- **Dataset rows**
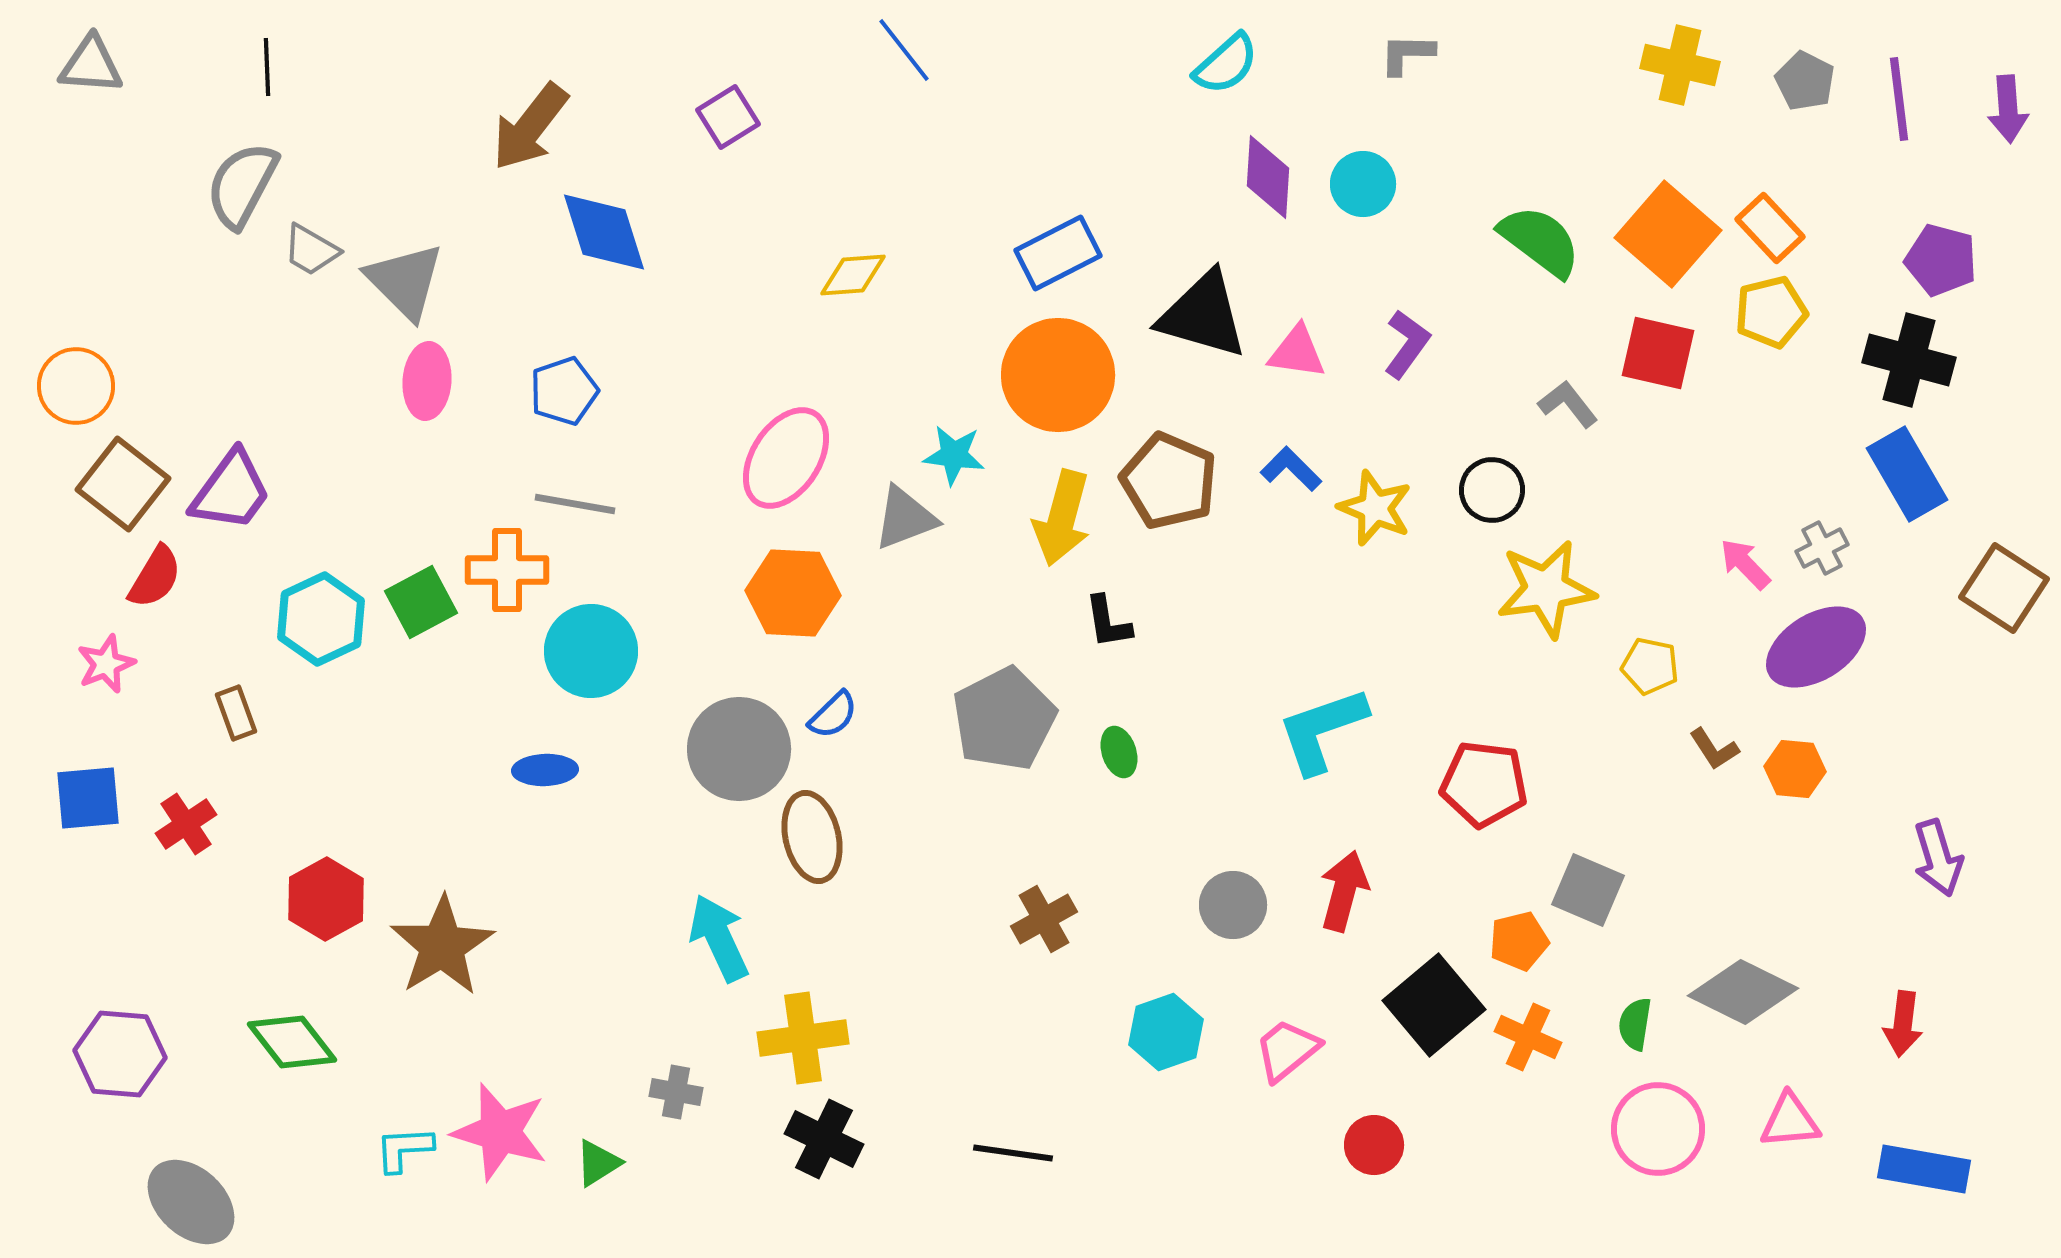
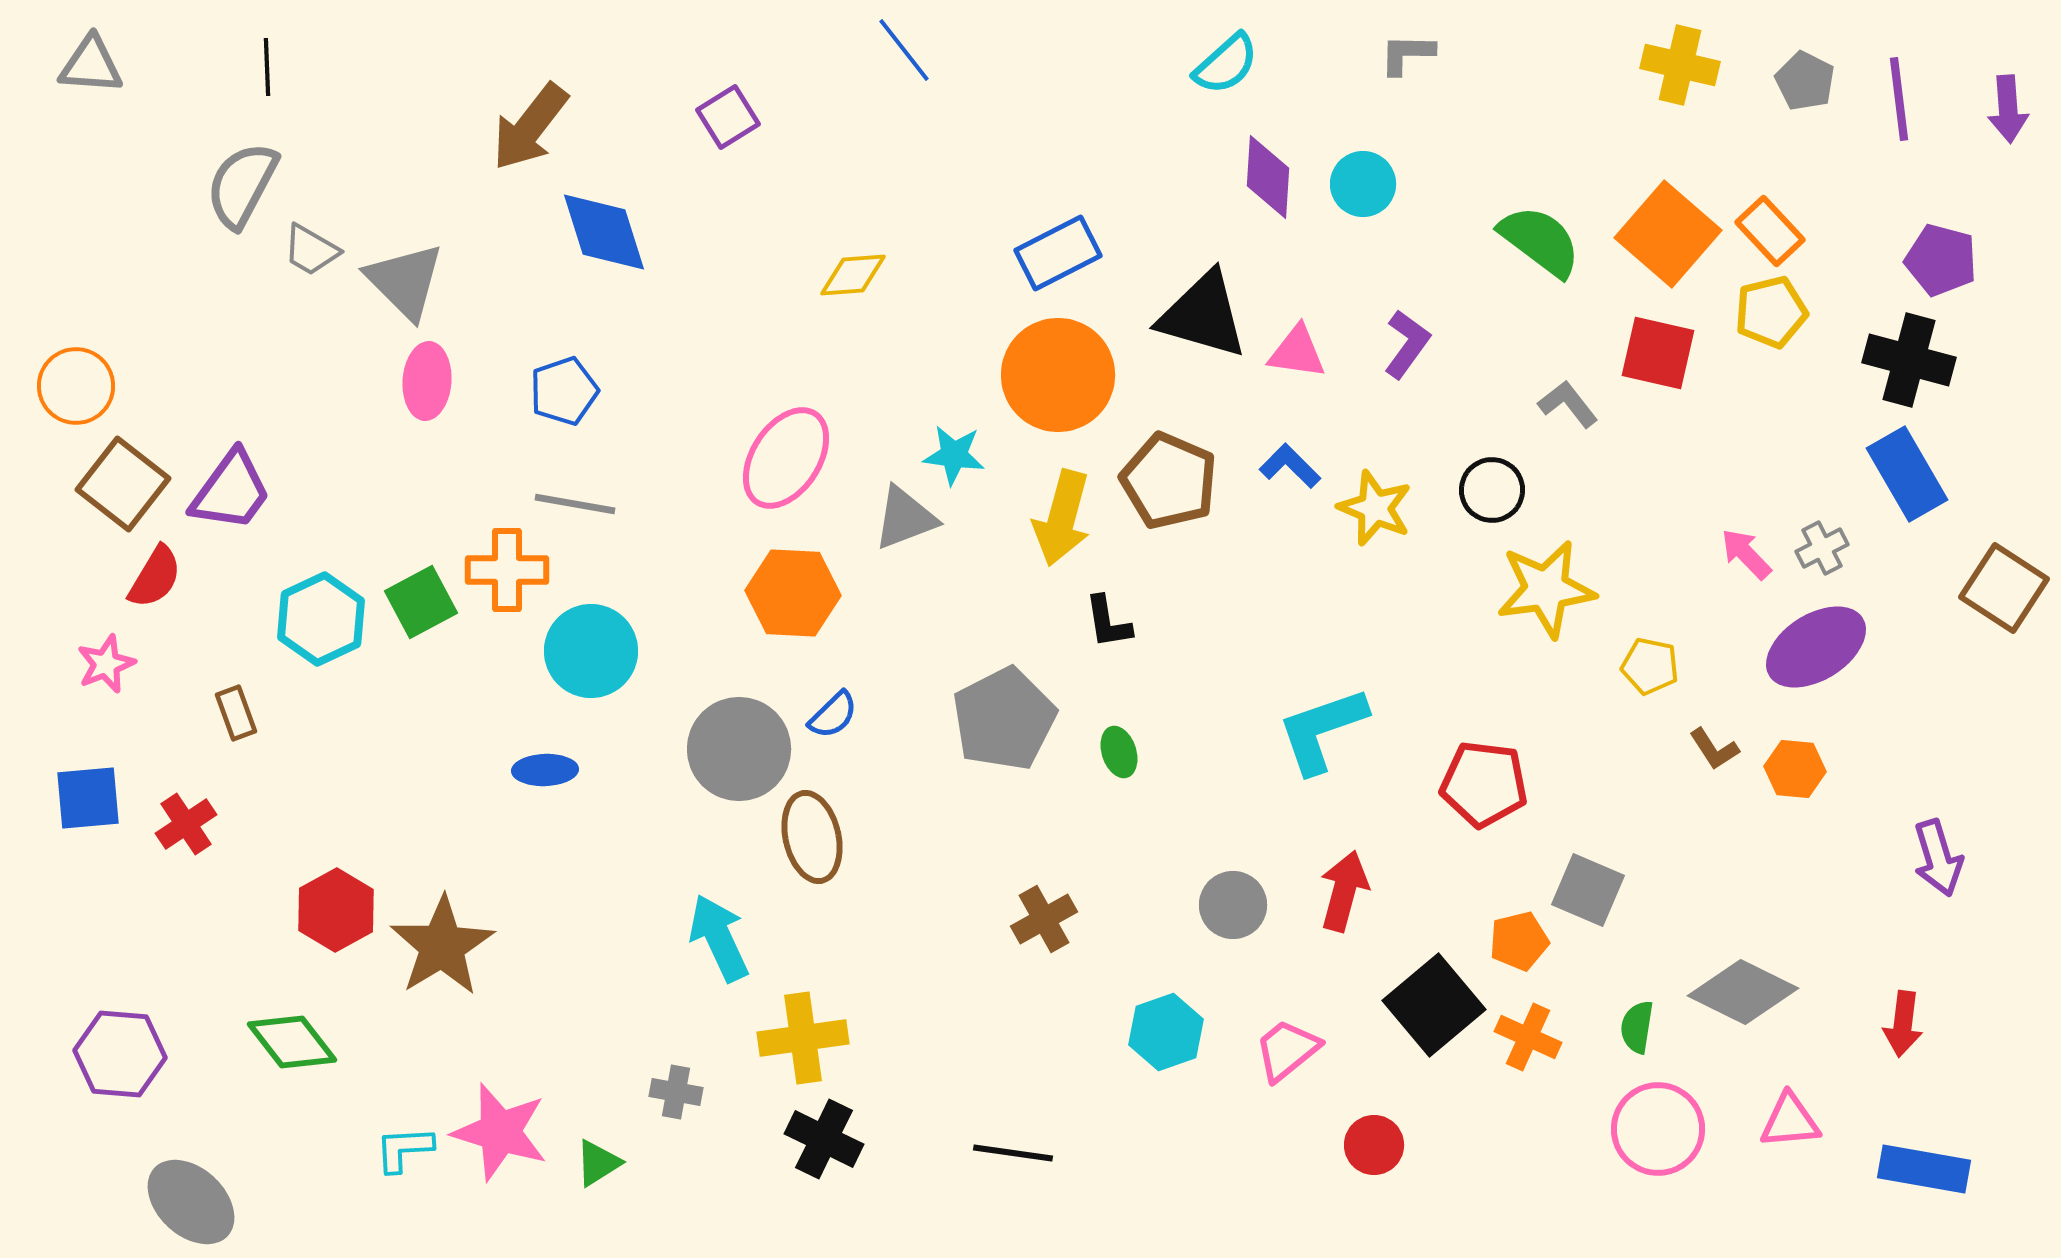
orange rectangle at (1770, 228): moved 3 px down
blue L-shape at (1291, 469): moved 1 px left, 3 px up
pink arrow at (1745, 564): moved 1 px right, 10 px up
red hexagon at (326, 899): moved 10 px right, 11 px down
green semicircle at (1635, 1024): moved 2 px right, 3 px down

- **Stated exercise**
Identify every line above that contains the word "right" and copy each of those lines in full.

- **Response to this exercise**
pink arrow at (1745, 564): moved 1 px right, 10 px up
red hexagon at (326, 899): moved 10 px right, 11 px down
green semicircle at (1635, 1024): moved 2 px right, 3 px down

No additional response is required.